● REQUIRED ACTION
Please transcribe the entries below exactly and leave out every picture.

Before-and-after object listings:

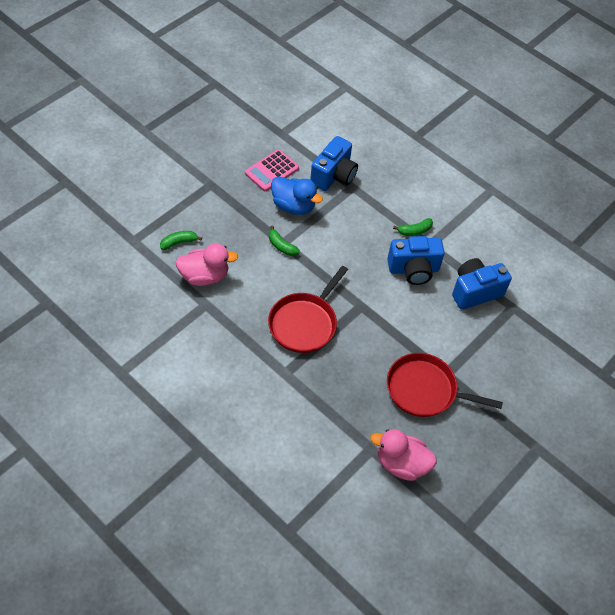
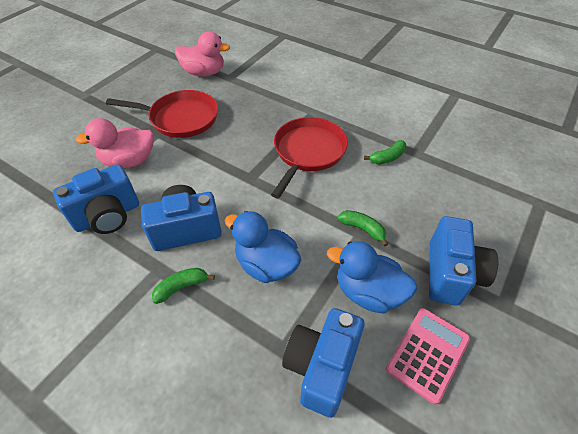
camera: 175 degrees right, 5 degrees down
(179, 242) = (488, 210): green banana -> green banana (387, 157)
(204, 276) = (434, 179): pink duck -> pink duck (129, 161)
(234, 206) = (451, 274): none -> blue camera
(357, 234) = (266, 264): none -> blue duck

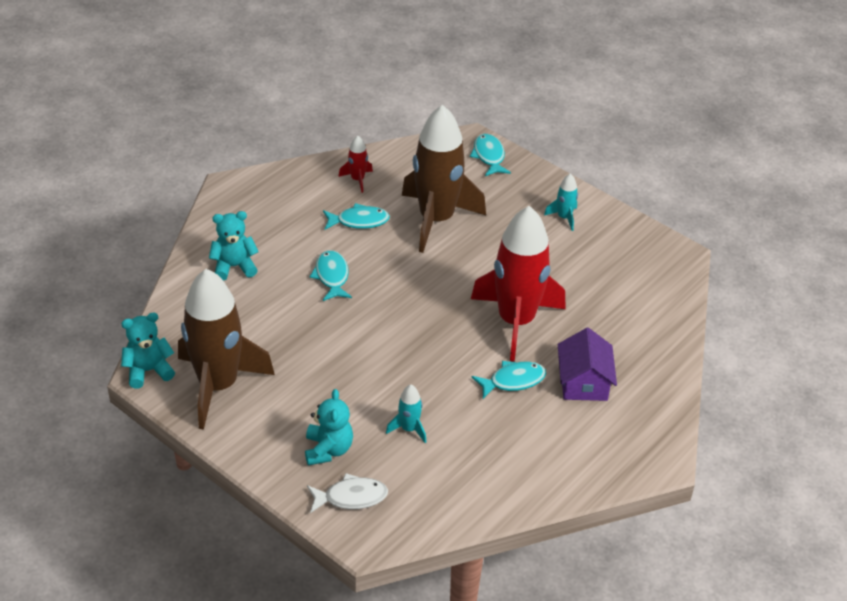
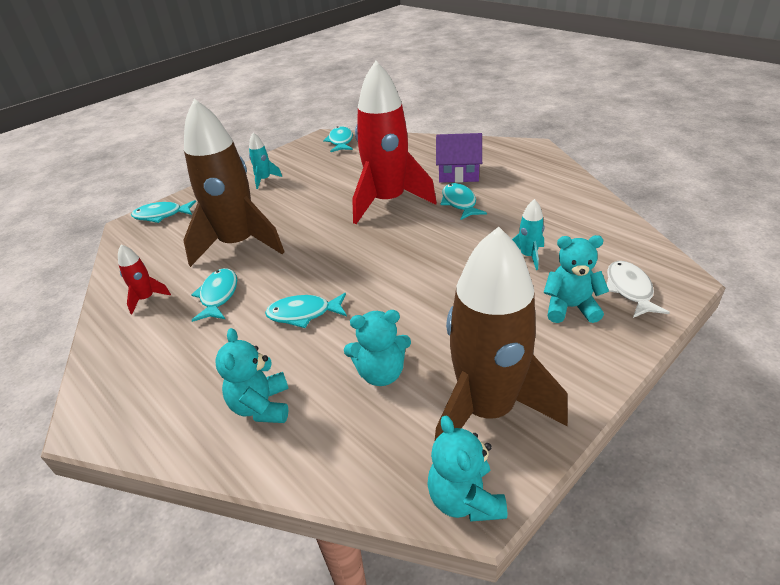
camera: 80 degrees left, 5 degrees down
(259, 327) = (381, 373): none -> turquoise teddy bear
(667, 271) = (340, 141): none -> turquoise fish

● EXERCISE RESULT
camera: 175 degrees right, 5 degrees down
(179, 242) = (488, 210): green banana -> green banana (387, 157)
(204, 276) = (434, 179): pink duck -> pink duck (129, 161)
(234, 206) = (451, 274): none -> blue camera
(357, 234) = (266, 264): none -> blue duck

camera: 80 degrees left, 5 degrees down
(259, 327) = (381, 373): none -> turquoise teddy bear
(667, 271) = (340, 141): none -> turquoise fish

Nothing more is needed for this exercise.